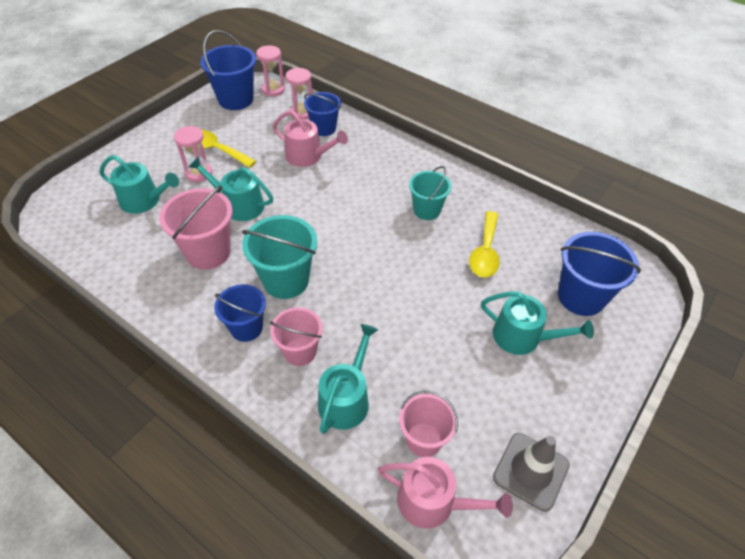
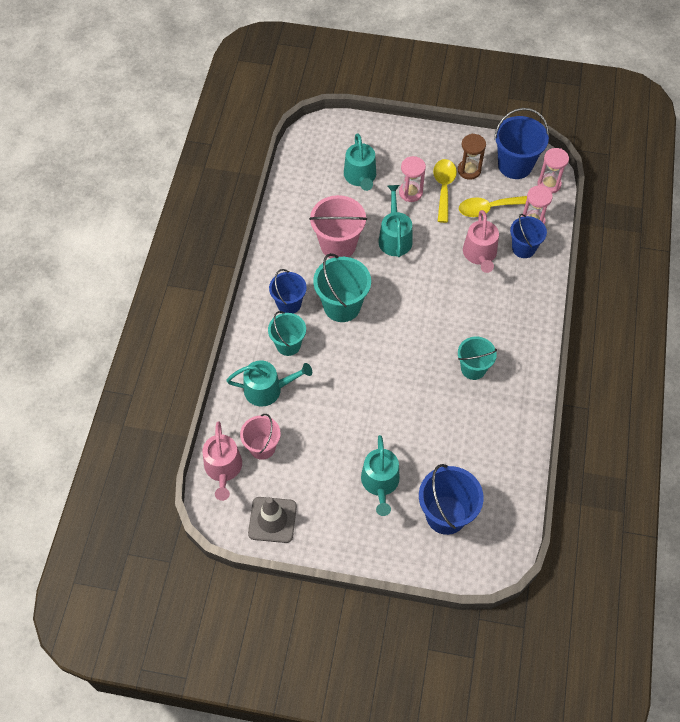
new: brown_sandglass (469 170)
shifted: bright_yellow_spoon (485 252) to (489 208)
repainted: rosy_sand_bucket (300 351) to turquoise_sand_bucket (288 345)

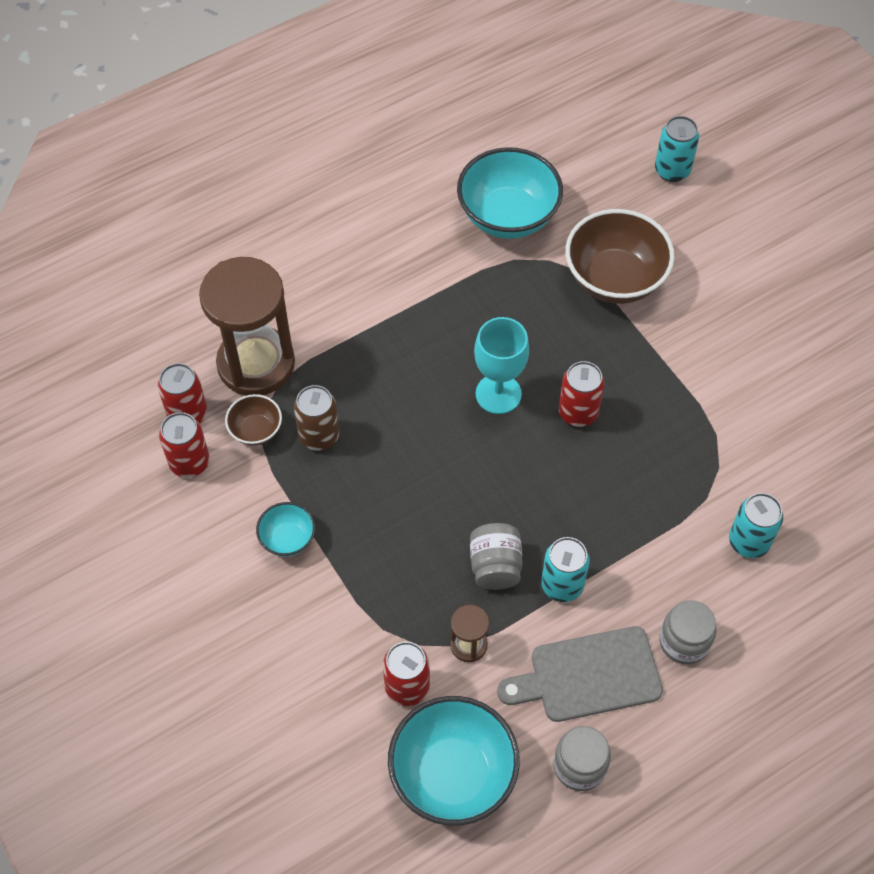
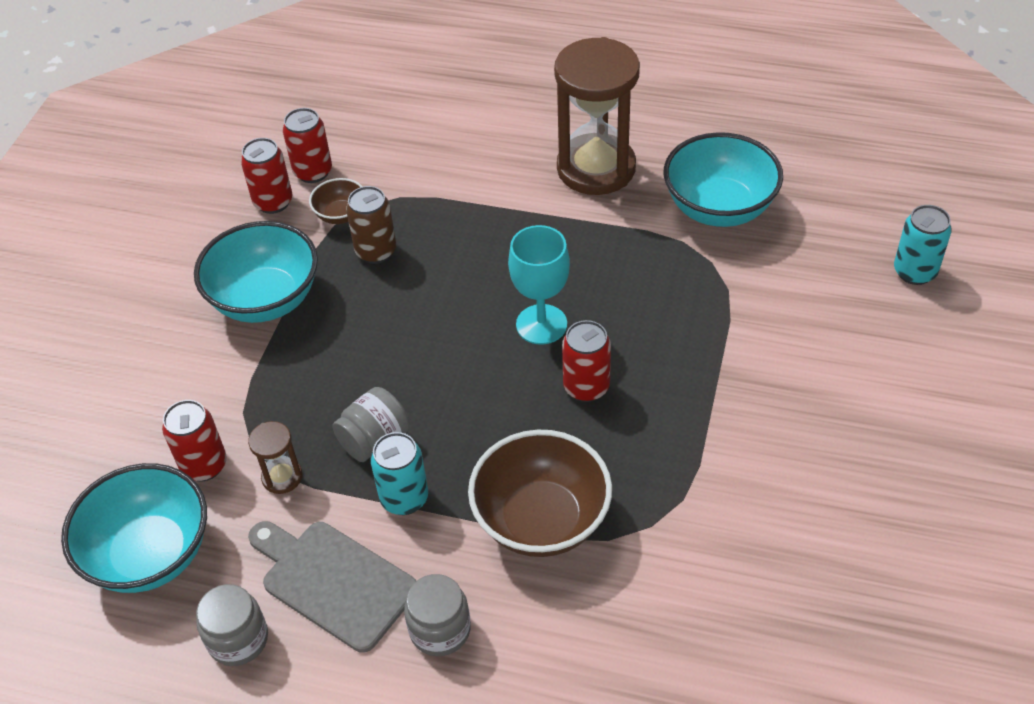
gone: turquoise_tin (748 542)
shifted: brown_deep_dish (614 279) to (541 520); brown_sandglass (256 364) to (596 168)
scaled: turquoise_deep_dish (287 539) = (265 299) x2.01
---
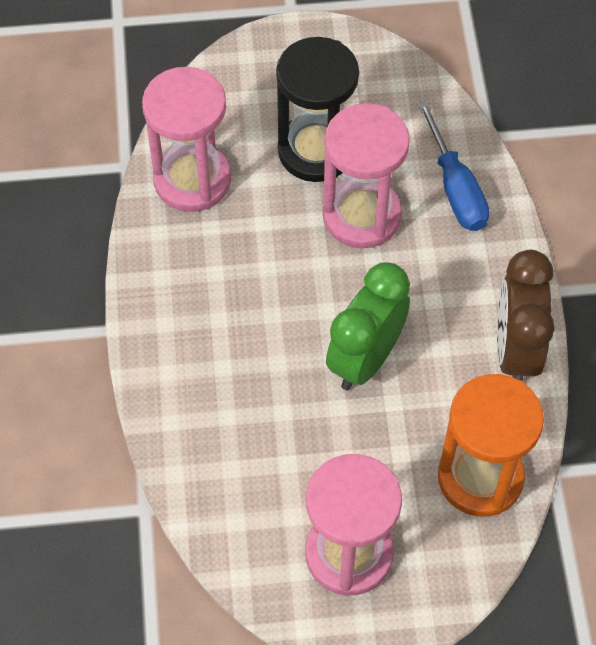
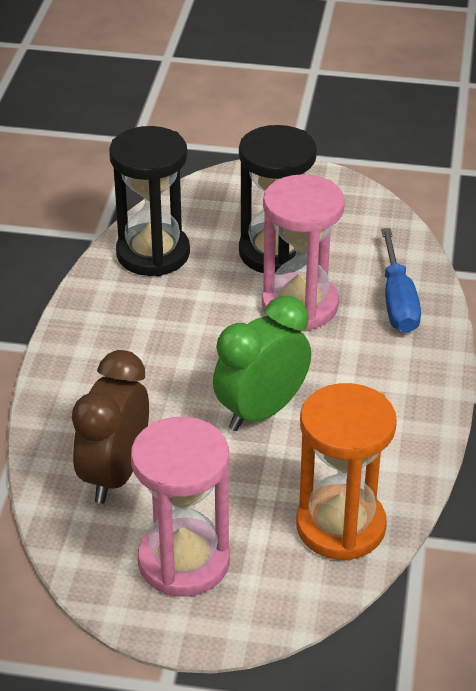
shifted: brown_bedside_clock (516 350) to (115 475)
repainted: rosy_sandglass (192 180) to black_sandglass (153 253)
* * *
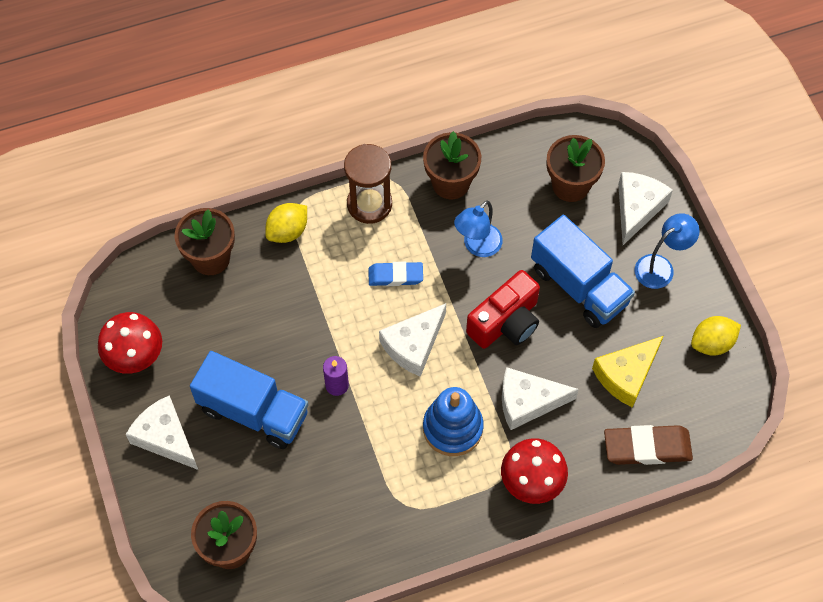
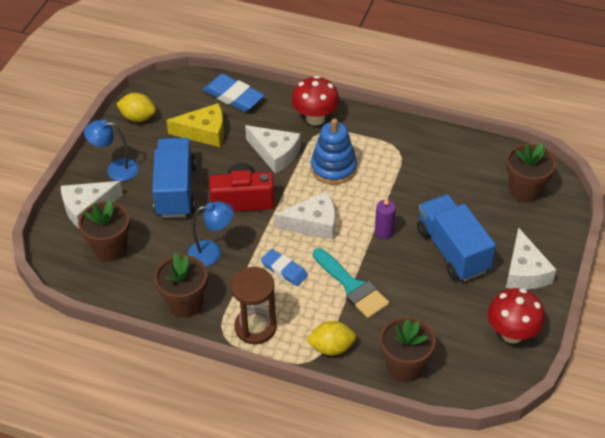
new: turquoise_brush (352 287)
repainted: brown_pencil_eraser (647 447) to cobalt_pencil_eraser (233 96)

[Work request] Using the data above, repeat exactly the lines that begin at the line with "new: brown_sandglass (469 170)" and end at the line with "shifted: bright_yellow_spoon (485", both ends included.

[Task output]
new: brown_sandglass (469 170)
shifted: bright_yellow_spoon (485 252) to (489 208)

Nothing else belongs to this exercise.